> [Data shown]
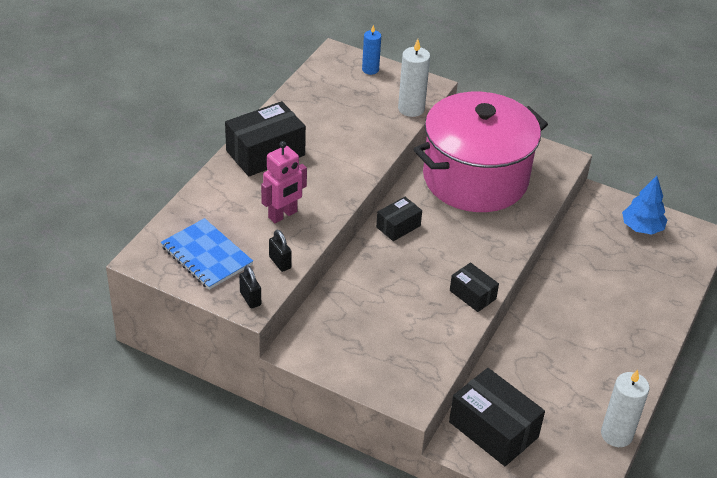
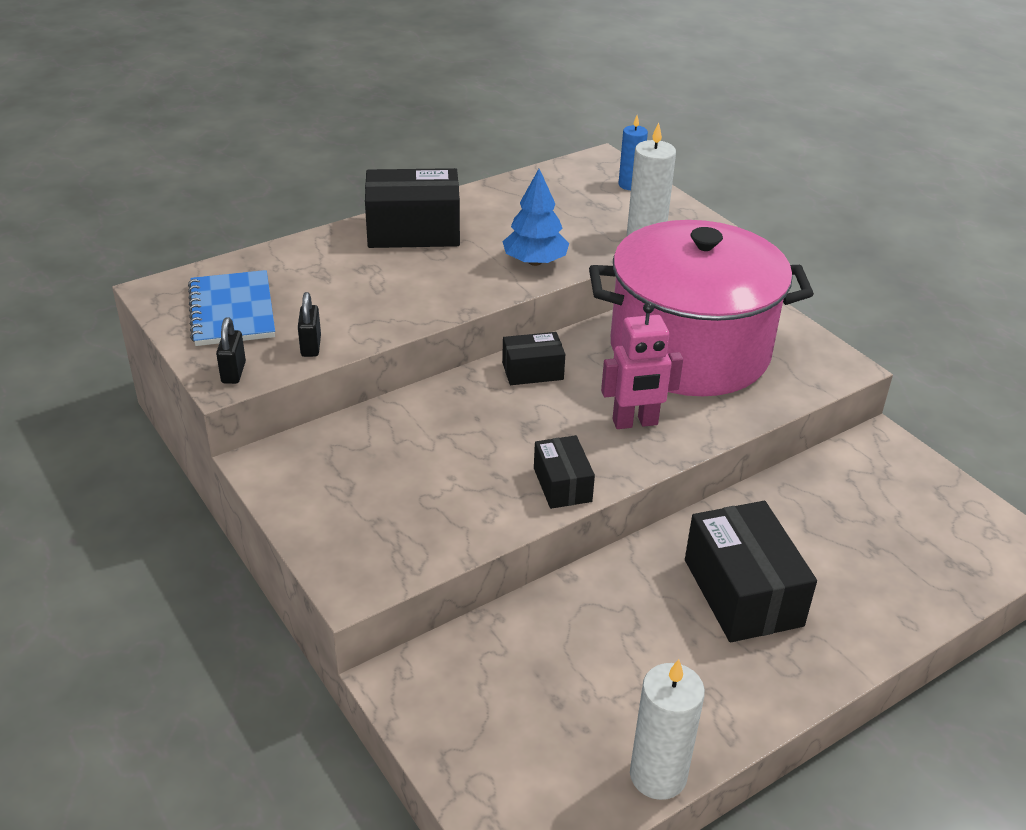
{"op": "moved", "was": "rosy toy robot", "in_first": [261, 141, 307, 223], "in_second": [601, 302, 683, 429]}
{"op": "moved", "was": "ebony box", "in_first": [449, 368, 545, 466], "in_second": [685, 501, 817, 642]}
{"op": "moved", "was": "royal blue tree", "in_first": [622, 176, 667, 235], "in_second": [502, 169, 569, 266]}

> [What to work on] The listing should be transcribed exactly. No picture is to appear in the transcription.

> [Output of the exercise]
{"op": "moved", "was": "rosy toy robot", "in_first": [261, 141, 307, 223], "in_second": [601, 302, 683, 429]}
{"op": "moved", "was": "ebony box", "in_first": [449, 368, 545, 466], "in_second": [685, 501, 817, 642]}
{"op": "moved", "was": "royal blue tree", "in_first": [622, 176, 667, 235], "in_second": [502, 169, 569, 266]}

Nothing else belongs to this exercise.